MATERIAL TO PROCESS START

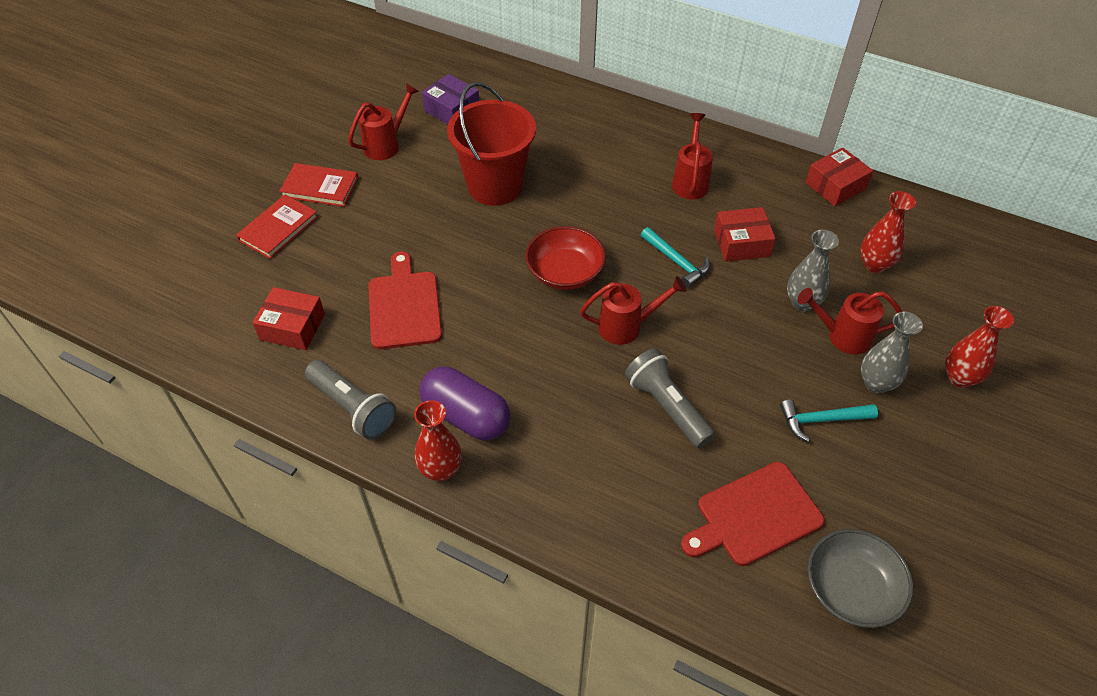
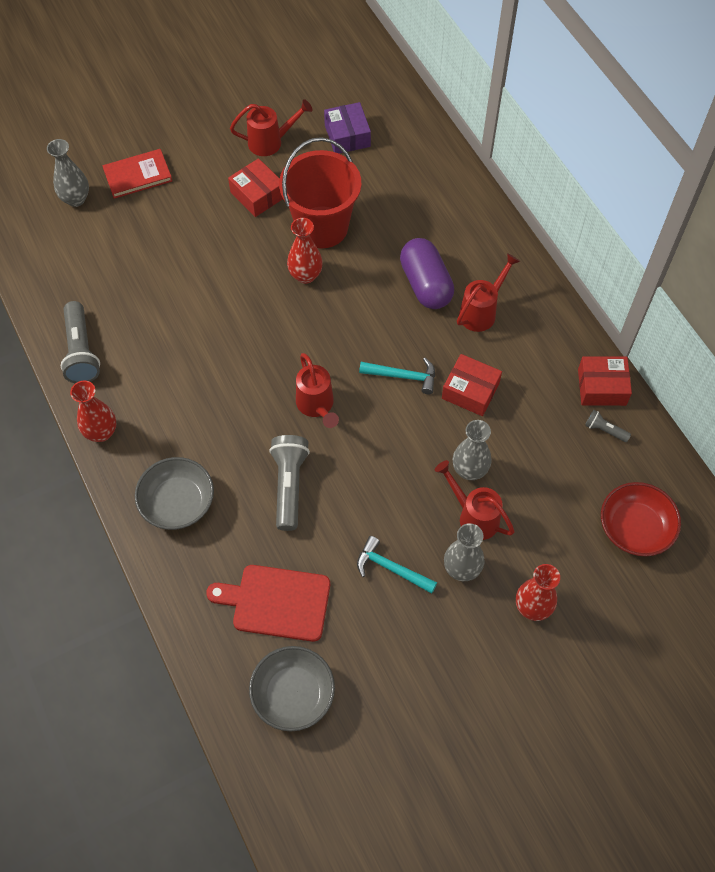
camera: 35 degrees right, 10 degrees up
(229, 278) = (76, 199): none -> grey vase
(292, 327) = (88, 264): red box -> red box (257, 195)
(320, 187) = (193, 155): red book -> none
(404, 306) = (174, 292): red cutting board -> none
(466, 416) = (148, 404): purple capsule -> purple capsule (425, 284)
(565, 272) = (310, 334): red bowl -> red bowl (635, 528)
(577, 487) = (177, 503): none -> grey bowl
(626, 326) = (316, 406): red watering can -> red watering can turned 45 degrees clockwise
(677, 262) = (403, 376): turquoise hammer -> turquoise hammer turned 75 degrees counterclockwise
(870, 214) = (604, 430): none -> grey flashlight
(874, 264) = (562, 475): red vase -> red vase (305, 275)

MATERIAL TO PROCESS END

> _TRY IT_: Word for word, return the material, omitting the pictures.

> _ANSWER TO THE PROBLEM_:
camera: 35 degrees right, 10 degrees up
(229, 278) = (76, 199): none -> grey vase
(292, 327) = (88, 264): red box -> red box (257, 195)
(320, 187) = (193, 155): red book -> none
(404, 306) = (174, 292): red cutting board -> none
(466, 416) = (148, 404): purple capsule -> purple capsule (425, 284)
(565, 272) = (310, 334): red bowl -> red bowl (635, 528)
(577, 487) = (177, 503): none -> grey bowl
(626, 326) = (316, 406): red watering can -> red watering can turned 45 degrees clockwise
(677, 262) = (403, 376): turquoise hammer -> turquoise hammer turned 75 degrees counterclockwise
(870, 214) = (604, 430): none -> grey flashlight
(874, 264) = (562, 475): red vase -> red vase (305, 275)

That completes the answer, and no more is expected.